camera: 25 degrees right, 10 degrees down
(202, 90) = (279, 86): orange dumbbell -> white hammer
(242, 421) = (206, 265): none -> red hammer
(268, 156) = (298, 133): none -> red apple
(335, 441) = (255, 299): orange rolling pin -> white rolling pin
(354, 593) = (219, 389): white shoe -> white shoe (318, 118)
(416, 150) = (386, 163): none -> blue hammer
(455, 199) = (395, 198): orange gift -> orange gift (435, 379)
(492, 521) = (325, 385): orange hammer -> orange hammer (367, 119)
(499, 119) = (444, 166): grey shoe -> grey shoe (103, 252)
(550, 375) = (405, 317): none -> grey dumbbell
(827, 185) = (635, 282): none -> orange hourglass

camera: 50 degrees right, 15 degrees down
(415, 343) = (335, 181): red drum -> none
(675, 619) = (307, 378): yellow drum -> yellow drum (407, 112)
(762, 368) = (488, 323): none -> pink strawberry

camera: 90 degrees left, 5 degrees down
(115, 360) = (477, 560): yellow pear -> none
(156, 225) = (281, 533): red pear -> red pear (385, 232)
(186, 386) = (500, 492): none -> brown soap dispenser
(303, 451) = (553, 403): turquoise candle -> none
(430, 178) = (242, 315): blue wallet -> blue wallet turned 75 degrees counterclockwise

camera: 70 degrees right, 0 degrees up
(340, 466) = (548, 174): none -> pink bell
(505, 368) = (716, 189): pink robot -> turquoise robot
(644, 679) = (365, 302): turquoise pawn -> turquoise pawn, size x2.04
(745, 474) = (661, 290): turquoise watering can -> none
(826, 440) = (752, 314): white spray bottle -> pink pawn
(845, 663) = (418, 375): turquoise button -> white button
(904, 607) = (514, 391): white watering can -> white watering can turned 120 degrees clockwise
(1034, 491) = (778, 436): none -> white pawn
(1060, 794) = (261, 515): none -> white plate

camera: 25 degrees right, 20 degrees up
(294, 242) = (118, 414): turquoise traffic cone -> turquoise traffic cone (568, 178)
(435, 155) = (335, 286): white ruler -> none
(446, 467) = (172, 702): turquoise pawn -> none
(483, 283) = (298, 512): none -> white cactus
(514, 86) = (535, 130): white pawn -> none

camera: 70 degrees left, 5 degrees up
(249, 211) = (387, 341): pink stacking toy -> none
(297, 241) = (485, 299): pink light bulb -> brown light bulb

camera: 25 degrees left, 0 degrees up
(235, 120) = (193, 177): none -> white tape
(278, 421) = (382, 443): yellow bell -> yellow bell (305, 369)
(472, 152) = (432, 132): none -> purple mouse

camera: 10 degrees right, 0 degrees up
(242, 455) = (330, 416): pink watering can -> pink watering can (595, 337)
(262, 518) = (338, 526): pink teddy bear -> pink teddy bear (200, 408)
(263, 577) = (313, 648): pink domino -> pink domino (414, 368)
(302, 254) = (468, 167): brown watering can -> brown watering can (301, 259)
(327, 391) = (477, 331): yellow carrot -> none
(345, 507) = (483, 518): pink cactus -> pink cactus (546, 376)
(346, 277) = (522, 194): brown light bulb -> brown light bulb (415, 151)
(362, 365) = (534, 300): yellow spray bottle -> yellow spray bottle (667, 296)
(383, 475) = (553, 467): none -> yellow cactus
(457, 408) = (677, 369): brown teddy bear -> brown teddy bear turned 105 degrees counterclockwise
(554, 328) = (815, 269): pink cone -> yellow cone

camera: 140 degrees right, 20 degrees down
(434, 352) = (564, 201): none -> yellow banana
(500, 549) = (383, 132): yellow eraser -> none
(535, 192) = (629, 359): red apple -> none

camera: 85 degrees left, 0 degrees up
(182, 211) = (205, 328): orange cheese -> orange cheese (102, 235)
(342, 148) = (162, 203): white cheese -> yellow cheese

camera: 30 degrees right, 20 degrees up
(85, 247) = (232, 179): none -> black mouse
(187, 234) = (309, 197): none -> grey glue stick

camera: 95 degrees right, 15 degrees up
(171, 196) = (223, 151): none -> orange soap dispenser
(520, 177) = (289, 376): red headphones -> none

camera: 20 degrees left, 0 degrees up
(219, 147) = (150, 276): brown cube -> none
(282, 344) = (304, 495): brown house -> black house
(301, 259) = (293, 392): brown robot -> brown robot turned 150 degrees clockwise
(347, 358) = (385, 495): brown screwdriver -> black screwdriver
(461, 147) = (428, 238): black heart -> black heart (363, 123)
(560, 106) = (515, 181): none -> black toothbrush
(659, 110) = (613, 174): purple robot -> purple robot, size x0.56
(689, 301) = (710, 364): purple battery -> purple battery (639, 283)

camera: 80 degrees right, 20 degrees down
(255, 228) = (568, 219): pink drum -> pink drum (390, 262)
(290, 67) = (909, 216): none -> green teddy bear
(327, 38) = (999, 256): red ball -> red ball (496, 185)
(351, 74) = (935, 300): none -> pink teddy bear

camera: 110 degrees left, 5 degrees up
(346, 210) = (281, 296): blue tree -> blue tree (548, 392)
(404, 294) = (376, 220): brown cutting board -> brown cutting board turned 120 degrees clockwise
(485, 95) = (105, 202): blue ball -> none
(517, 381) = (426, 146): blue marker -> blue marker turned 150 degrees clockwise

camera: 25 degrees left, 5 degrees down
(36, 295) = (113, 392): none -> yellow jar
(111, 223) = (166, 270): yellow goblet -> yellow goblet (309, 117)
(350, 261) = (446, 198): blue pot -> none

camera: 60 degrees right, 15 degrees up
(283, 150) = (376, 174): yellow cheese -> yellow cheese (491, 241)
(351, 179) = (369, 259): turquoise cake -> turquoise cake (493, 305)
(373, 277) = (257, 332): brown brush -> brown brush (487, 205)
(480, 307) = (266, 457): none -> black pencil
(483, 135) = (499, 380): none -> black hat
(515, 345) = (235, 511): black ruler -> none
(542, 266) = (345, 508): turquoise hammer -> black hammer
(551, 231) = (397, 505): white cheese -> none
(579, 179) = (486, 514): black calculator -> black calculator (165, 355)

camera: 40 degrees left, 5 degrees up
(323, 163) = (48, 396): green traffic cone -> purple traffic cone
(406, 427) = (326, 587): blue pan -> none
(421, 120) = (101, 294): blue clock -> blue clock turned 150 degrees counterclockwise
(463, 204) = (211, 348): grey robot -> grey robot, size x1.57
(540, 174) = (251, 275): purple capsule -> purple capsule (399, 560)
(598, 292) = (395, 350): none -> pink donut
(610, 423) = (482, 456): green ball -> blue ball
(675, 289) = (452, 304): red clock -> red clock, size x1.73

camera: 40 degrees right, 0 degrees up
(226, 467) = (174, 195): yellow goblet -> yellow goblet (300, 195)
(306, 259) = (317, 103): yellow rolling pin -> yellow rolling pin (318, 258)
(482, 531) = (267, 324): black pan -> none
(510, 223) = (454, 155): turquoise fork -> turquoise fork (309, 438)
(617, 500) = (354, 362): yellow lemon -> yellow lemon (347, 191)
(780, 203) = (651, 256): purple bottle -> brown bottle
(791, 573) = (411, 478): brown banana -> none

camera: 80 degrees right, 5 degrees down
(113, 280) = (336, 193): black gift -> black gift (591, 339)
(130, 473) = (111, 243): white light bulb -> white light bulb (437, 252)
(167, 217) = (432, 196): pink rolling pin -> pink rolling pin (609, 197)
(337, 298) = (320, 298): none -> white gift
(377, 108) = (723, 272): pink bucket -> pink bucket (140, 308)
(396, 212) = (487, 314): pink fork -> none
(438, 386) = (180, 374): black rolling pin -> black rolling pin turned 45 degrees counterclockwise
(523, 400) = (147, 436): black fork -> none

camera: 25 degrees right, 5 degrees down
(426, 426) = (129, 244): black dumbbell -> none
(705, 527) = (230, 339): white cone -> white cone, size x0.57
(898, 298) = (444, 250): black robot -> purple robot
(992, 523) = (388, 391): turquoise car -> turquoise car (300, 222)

※ ※ ※

§ **Work task**: Print only the lines that run from the start of the listing to the line bearing "(416, 150) = (386, 163): none -> blue hammer"; please keep the first line and that last one, exactly as they appear.

§ **Response to this exercise**:
camera: 25 degrees right, 10 degrees down
(202, 90) = (279, 86): orange dumbbell -> white hammer
(242, 421) = (206, 265): none -> red hammer
(268, 156) = (298, 133): none -> red apple
(335, 441) = (255, 299): orange rolling pin -> white rolling pin
(354, 593) = (219, 389): white shoe -> white shoe (318, 118)
(416, 150) = (386, 163): none -> blue hammer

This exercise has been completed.